[Supplied data]
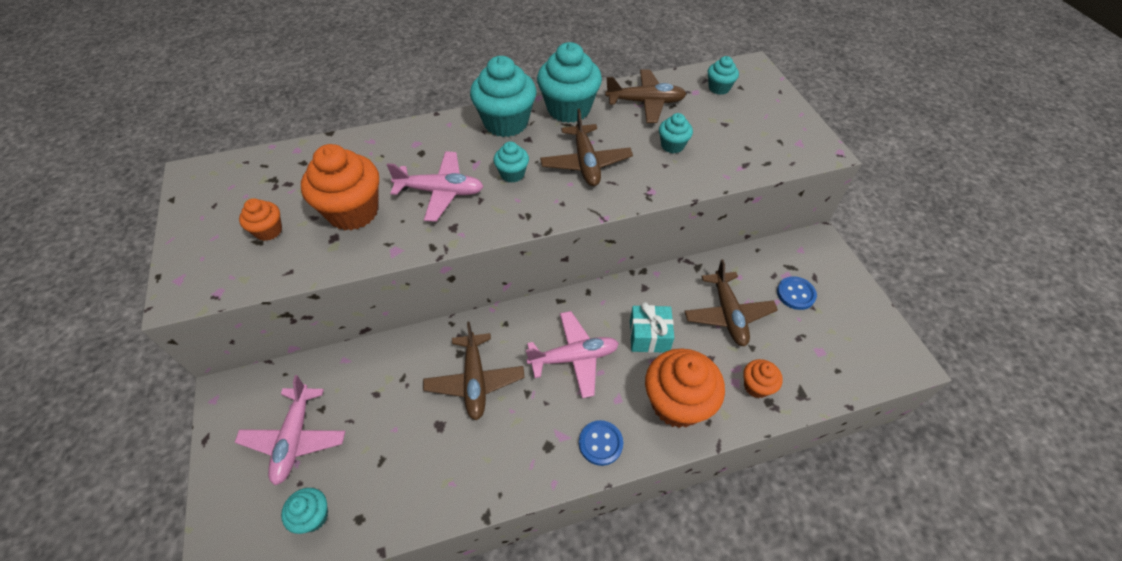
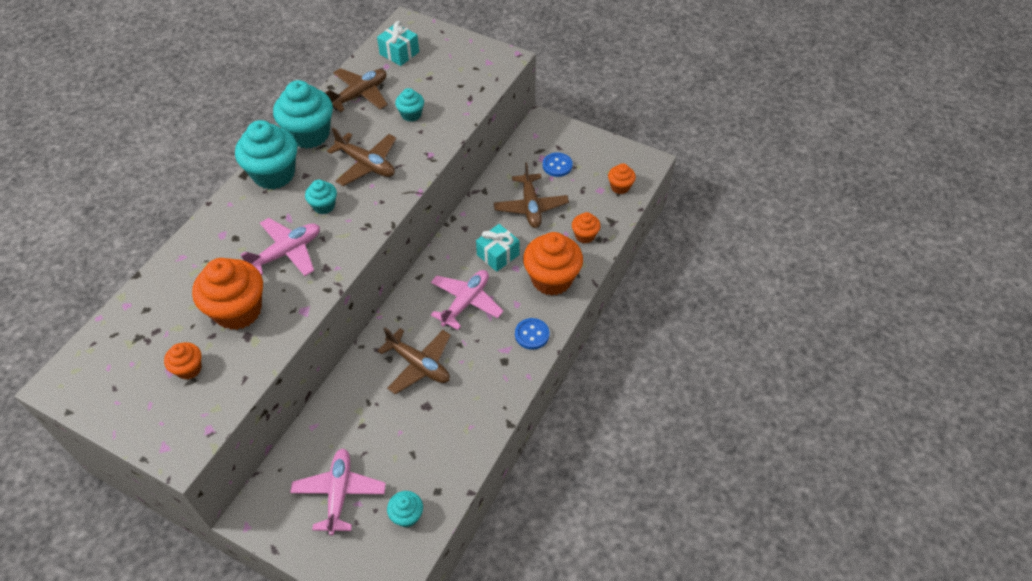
camera: 45 degrees left, 0 degrees up
pink plane [235,375,345,485] -> pink plane turned 135 degrees counterclockwise [290,448,386,535]
brown plane [684,259,778,346] -> brown plane turned 45 degrees clockwise [494,162,569,228]
turquoise cupcake [708,56,739,95] -> turquoise gift [377,21,419,66]
none -> orange cupcake [608,163,636,194]

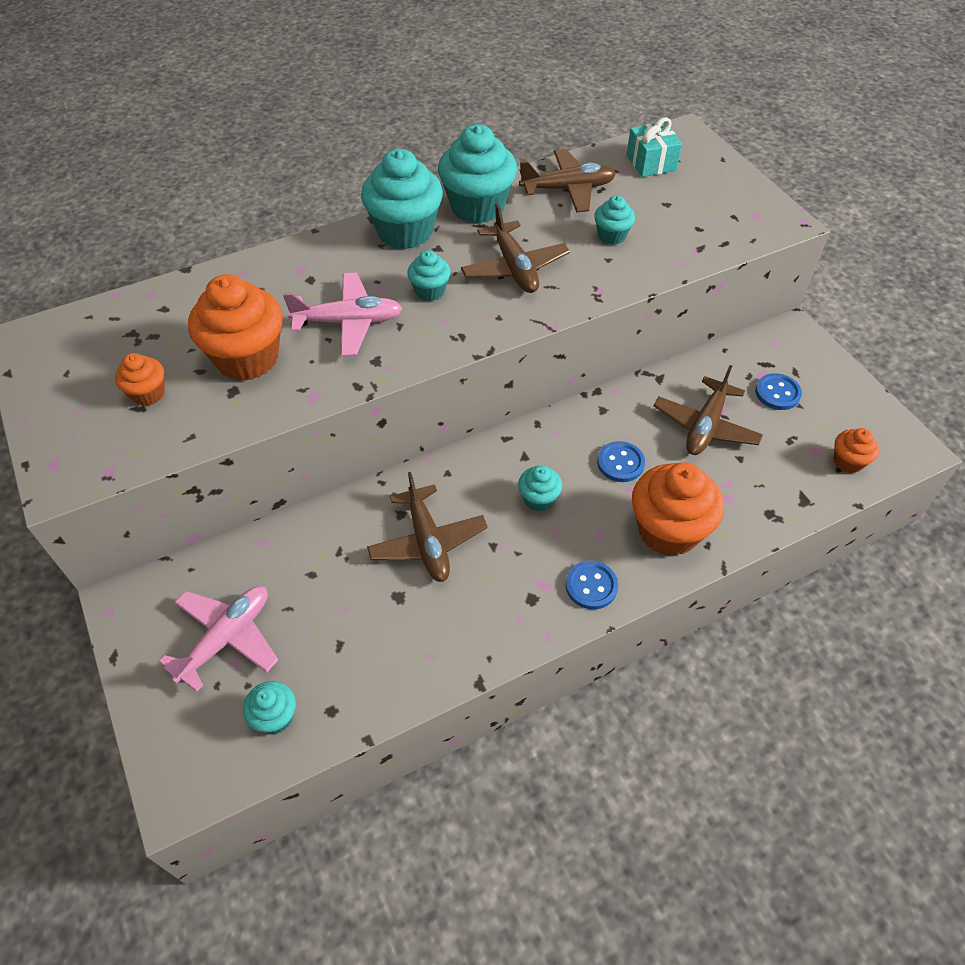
camera: 35 degrees right, 0 degrees up
pink plane [431,270,503,330] -> turquoise cupcake [518,466,562,511]
turquoise gift [476,224,520,272] -> blue button [597,441,645,482]
orange cupcake [572,212,601,243] -> none

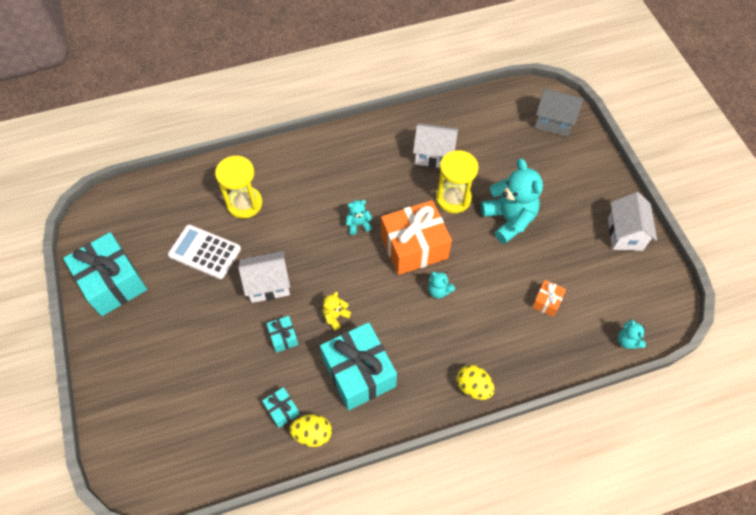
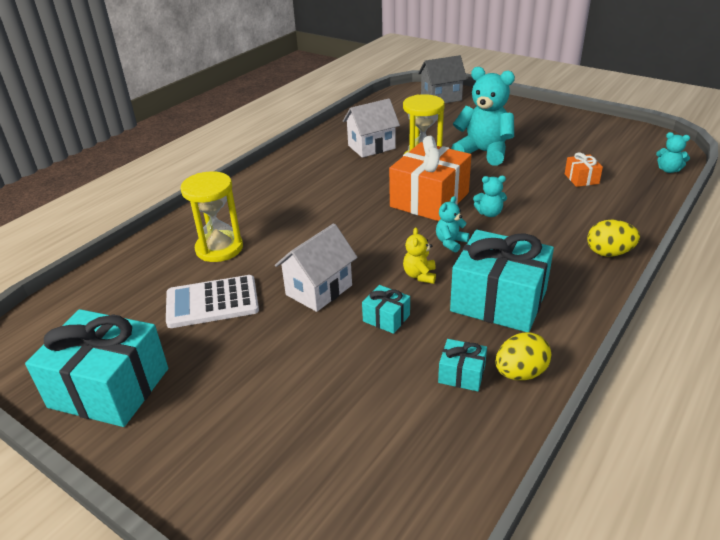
camera: 35 degrees left, 25 degrees down
turquoise teddy bear [346,200,373,235] -> turquoise teddy bear moved to [436,196,469,253]
white house [608,192,657,251] -> none

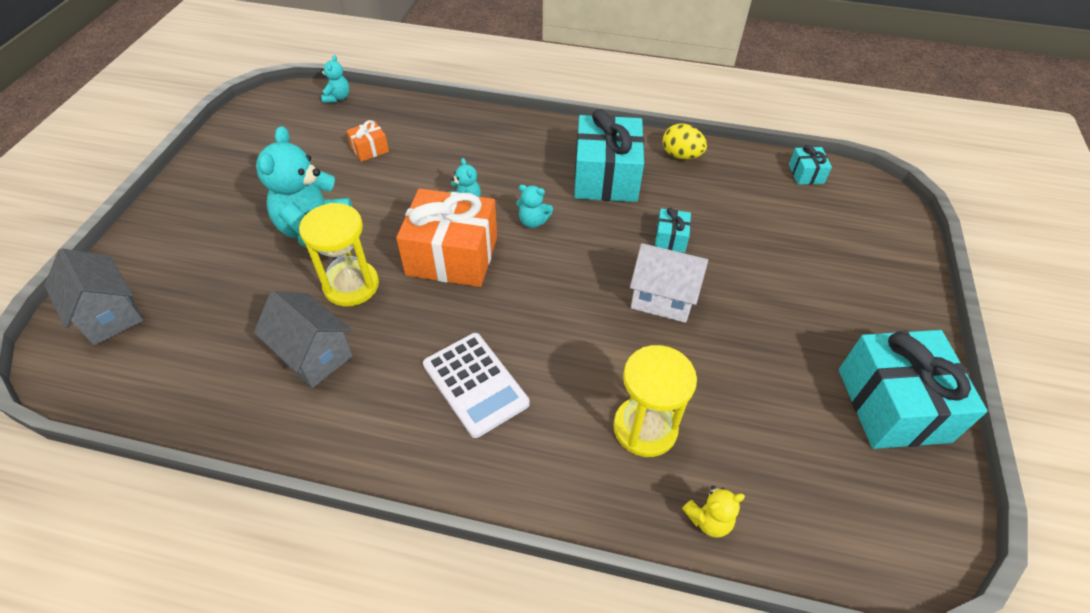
camera: 115 degrees left, 15 degrees up
white calculator [166,275,259,328] -> white calculator moved to [423,333,530,438]
white house [343,99,400,158] -> grey house [254,291,353,388]
yellow teddy bear [403,228,436,284] -> yellow teddy bear moved to [682,486,745,538]
turquoise gift [438,339,487,391] -> turquoise gift moved to [789,145,832,185]
yellow egg [587,220,640,257] -> none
[/Supplied data]
What is being asked: Wherever the word "plane" appears in the entries above, copy that line.

Solution to the problem:
pink plane [235,375,345,485] -> pink plane turned 135 degrees counterclockwise [290,448,386,535]
brown plane [684,259,778,346] -> brown plane turned 45 degrees clockwise [494,162,569,228]
pink plane [431,270,503,330] -> turquoise cupcake [518,466,562,511]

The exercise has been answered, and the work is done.